-- Material for this task start --

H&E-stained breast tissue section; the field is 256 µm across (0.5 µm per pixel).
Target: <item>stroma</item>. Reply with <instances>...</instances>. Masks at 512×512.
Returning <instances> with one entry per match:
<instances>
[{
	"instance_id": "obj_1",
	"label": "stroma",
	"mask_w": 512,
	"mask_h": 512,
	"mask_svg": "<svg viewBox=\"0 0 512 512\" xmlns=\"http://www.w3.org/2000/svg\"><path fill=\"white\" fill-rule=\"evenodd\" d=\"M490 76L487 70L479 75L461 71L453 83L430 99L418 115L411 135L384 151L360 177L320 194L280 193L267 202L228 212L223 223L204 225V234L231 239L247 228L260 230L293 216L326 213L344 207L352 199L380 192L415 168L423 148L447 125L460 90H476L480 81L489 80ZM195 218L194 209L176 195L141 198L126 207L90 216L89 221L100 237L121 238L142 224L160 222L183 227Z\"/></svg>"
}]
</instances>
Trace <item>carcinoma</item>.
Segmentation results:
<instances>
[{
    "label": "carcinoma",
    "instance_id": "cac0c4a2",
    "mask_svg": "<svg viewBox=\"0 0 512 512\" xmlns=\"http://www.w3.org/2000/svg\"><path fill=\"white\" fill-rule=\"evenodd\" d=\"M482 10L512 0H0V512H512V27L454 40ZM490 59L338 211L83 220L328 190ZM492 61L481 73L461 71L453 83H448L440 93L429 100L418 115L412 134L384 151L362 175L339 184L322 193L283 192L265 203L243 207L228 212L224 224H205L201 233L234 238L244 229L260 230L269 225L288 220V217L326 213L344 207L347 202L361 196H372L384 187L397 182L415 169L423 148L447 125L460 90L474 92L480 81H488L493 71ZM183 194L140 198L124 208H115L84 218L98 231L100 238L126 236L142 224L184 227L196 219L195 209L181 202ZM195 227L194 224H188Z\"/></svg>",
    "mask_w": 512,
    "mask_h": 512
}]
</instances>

-- Material for this task end --

Directive >>
Make a verbatim copy of every entry shown above.

Final result >>
H&E-stained breast tissue section; the field is 256 µm across (0.5 µm per pixel).
Target: <item>stroma</item>. Reply with <instances>...</instances>. Masks at 512×512.
Returning <instances> with one entry per match:
<instances>
[{
	"instance_id": "obj_1",
	"label": "stroma",
	"mask_w": 512,
	"mask_h": 512,
	"mask_svg": "<svg viewBox=\"0 0 512 512\" xmlns=\"http://www.w3.org/2000/svg\"><path fill=\"white\" fill-rule=\"evenodd\" d=\"M490 76L487 70L479 75L461 71L453 83L430 99L418 115L411 135L384 151L360 177L320 194L280 193L267 202L228 212L223 223L204 225V234L231 239L247 228L260 230L293 216L326 213L344 207L352 199L380 192L415 168L423 148L447 125L460 90H476L480 81L489 80ZM195 218L194 209L176 195L141 198L126 207L90 216L89 221L100 237L121 238L142 224L160 222L183 227Z\"/></svg>"
}]
</instances>
Trace <item>carcinoma</item>.
Segmentation results:
<instances>
[{
    "label": "carcinoma",
    "instance_id": "cac0c4a2",
    "mask_svg": "<svg viewBox=\"0 0 512 512\" xmlns=\"http://www.w3.org/2000/svg\"><path fill=\"white\" fill-rule=\"evenodd\" d=\"M482 10L512 0H0V512H512V27L454 40ZM490 59L338 211L83 220L328 190ZM492 61L481 73L461 71L453 83H448L440 93L429 100L418 115L412 134L384 151L362 175L339 184L322 193L283 192L265 203L243 207L228 212L224 224H205L201 233L234 238L244 229L260 230L269 225L288 220V217L326 213L344 207L347 202L361 196H372L384 187L397 182L415 169L423 148L447 125L460 90L474 92L480 81H488L493 71ZM183 194L140 198L124 208H115L84 218L98 231L100 238L126 236L142 224L184 227L196 219L195 209L181 202ZM195 227L194 224H188Z\"/></svg>",
    "mask_w": 512,
    "mask_h": 512
}]
</instances>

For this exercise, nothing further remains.